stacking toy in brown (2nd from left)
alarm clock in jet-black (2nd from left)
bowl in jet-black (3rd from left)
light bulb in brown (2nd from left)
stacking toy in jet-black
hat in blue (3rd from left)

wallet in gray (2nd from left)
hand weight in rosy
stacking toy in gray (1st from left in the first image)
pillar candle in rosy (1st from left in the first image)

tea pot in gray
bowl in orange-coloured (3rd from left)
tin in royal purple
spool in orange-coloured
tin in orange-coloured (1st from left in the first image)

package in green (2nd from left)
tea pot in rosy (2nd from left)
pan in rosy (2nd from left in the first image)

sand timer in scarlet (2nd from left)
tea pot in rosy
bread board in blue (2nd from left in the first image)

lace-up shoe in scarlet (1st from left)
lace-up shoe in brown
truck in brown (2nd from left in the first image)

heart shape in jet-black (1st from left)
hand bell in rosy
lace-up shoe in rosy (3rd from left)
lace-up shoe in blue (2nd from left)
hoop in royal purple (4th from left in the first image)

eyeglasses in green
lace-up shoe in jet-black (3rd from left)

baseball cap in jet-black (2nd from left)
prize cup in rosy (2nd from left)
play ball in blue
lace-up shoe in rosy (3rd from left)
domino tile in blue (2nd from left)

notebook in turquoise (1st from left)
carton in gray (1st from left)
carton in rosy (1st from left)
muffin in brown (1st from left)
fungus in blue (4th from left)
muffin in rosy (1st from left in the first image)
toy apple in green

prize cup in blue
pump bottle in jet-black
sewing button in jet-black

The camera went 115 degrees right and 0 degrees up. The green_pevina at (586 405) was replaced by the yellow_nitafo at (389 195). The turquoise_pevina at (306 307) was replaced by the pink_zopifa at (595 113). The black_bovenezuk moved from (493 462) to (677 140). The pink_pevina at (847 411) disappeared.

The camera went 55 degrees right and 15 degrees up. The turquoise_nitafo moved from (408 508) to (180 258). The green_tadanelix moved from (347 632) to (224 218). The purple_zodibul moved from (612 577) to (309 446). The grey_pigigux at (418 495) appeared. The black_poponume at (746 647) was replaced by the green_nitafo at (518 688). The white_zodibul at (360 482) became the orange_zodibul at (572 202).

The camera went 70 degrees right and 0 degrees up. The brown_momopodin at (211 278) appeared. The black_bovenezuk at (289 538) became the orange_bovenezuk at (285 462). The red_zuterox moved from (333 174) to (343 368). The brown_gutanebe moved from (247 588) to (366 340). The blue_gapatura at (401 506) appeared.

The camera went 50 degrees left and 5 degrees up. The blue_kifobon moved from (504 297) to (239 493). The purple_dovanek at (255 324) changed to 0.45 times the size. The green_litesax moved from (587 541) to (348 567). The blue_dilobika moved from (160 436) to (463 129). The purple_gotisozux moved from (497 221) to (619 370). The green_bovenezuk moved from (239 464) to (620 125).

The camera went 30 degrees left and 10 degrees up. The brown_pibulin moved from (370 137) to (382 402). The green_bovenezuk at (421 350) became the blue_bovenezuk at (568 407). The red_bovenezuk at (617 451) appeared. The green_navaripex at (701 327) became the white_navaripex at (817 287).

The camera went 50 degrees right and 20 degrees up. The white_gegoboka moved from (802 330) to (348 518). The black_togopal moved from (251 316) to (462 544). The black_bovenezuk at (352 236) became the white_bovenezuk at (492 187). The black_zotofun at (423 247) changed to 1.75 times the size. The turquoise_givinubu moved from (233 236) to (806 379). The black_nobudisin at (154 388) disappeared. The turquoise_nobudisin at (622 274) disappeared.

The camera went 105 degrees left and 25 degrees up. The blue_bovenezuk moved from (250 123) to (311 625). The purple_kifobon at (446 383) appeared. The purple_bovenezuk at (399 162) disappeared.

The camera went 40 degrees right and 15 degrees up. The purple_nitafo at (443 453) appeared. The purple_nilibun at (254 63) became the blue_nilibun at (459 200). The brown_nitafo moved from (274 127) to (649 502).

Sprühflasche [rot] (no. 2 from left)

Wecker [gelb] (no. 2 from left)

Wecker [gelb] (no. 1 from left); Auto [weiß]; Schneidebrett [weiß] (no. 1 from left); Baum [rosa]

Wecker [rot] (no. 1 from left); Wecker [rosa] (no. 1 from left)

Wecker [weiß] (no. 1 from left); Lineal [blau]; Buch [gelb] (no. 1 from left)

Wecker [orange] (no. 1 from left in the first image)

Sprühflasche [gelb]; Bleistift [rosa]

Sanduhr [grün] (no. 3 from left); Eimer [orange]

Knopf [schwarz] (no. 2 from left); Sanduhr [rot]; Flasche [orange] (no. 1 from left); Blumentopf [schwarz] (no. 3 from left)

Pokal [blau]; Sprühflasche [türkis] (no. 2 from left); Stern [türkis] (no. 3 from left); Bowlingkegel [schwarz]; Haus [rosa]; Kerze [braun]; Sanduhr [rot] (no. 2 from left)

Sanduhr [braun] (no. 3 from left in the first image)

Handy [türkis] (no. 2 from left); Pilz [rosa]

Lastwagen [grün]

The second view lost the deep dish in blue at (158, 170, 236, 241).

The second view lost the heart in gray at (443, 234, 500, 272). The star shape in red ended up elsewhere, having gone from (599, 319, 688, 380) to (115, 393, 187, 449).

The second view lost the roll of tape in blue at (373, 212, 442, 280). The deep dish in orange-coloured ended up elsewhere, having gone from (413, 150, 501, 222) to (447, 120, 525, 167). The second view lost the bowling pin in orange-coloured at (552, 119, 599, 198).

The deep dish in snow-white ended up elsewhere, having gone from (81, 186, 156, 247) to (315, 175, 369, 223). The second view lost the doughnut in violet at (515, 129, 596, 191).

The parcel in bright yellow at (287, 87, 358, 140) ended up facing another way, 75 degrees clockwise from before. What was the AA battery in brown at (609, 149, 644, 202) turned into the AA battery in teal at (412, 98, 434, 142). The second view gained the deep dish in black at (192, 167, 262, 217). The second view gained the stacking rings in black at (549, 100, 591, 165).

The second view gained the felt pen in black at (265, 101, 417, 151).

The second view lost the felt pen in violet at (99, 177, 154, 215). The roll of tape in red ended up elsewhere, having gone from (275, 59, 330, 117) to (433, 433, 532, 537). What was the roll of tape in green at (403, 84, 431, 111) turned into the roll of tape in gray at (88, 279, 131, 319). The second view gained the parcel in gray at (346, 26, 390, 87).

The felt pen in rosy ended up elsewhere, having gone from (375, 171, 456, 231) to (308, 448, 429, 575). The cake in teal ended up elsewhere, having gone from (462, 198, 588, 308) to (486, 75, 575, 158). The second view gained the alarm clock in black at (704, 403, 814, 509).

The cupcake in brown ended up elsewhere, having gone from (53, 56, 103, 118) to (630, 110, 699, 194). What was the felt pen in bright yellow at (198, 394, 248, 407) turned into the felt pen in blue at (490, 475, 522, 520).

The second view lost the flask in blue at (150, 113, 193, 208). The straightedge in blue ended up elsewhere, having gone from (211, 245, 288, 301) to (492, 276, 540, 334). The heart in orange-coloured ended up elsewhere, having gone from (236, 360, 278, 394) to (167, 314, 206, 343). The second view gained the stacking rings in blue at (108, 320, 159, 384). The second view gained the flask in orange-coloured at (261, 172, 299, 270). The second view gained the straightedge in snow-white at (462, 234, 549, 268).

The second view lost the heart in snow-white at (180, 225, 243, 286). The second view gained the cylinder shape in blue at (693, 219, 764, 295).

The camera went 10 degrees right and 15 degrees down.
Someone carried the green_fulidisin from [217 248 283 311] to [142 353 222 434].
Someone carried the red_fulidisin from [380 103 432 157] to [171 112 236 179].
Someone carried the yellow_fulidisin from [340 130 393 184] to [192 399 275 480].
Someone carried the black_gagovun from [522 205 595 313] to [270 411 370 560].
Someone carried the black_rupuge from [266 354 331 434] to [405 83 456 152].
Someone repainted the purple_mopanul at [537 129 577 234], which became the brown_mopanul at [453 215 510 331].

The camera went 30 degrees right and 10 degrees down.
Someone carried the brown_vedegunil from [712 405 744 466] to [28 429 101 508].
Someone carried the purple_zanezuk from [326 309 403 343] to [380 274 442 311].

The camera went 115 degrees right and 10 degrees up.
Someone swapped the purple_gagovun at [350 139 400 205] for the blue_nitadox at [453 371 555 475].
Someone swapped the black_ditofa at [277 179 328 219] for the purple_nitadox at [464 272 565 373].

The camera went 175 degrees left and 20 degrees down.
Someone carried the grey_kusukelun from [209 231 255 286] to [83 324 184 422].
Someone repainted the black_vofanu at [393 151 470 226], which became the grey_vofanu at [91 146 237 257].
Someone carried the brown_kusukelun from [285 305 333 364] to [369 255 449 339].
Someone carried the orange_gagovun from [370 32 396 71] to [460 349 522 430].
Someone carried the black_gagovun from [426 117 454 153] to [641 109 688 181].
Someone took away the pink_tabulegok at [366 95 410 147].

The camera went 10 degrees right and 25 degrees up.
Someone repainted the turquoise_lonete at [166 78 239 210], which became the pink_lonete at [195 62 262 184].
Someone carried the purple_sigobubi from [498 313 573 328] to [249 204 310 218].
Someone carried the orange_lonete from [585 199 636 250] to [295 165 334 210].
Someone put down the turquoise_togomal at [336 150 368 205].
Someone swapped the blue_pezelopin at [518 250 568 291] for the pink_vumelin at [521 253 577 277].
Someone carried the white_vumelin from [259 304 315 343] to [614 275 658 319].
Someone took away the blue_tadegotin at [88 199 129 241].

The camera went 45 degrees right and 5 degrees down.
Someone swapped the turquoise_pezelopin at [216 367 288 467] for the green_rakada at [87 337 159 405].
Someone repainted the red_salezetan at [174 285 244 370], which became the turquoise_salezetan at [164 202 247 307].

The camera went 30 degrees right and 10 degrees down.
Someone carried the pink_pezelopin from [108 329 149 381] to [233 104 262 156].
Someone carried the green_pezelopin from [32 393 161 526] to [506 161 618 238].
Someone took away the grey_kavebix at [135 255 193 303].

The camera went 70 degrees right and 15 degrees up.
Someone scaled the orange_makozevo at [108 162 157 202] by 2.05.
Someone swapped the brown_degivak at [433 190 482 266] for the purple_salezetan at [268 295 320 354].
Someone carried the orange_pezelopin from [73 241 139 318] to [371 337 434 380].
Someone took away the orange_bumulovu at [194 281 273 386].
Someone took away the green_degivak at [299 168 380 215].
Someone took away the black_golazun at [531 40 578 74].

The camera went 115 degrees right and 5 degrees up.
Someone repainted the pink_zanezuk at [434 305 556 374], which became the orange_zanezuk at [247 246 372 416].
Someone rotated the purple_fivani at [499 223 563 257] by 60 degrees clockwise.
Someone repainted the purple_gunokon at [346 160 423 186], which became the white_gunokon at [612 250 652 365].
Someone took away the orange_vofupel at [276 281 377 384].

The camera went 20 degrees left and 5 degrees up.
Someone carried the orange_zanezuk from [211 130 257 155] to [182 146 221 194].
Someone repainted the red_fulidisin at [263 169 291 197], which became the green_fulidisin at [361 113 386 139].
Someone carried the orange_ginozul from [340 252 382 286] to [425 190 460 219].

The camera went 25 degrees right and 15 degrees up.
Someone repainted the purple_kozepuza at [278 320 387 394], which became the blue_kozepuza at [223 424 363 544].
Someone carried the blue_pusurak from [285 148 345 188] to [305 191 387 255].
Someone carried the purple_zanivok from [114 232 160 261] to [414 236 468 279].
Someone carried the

________________________

- **ACTION ITEM**
Transcribe the records above exactly, from the opening line down to and including the line with "stacking toy in jet-black".

- **RESULT OF THE TASK**
stacking toy in brown (2nd from left)
alarm clock in jet-black (2nd from left)
bowl in jet-black (3rd from left)
light bulb in brown (2nd from left)
stacking toy in jet-black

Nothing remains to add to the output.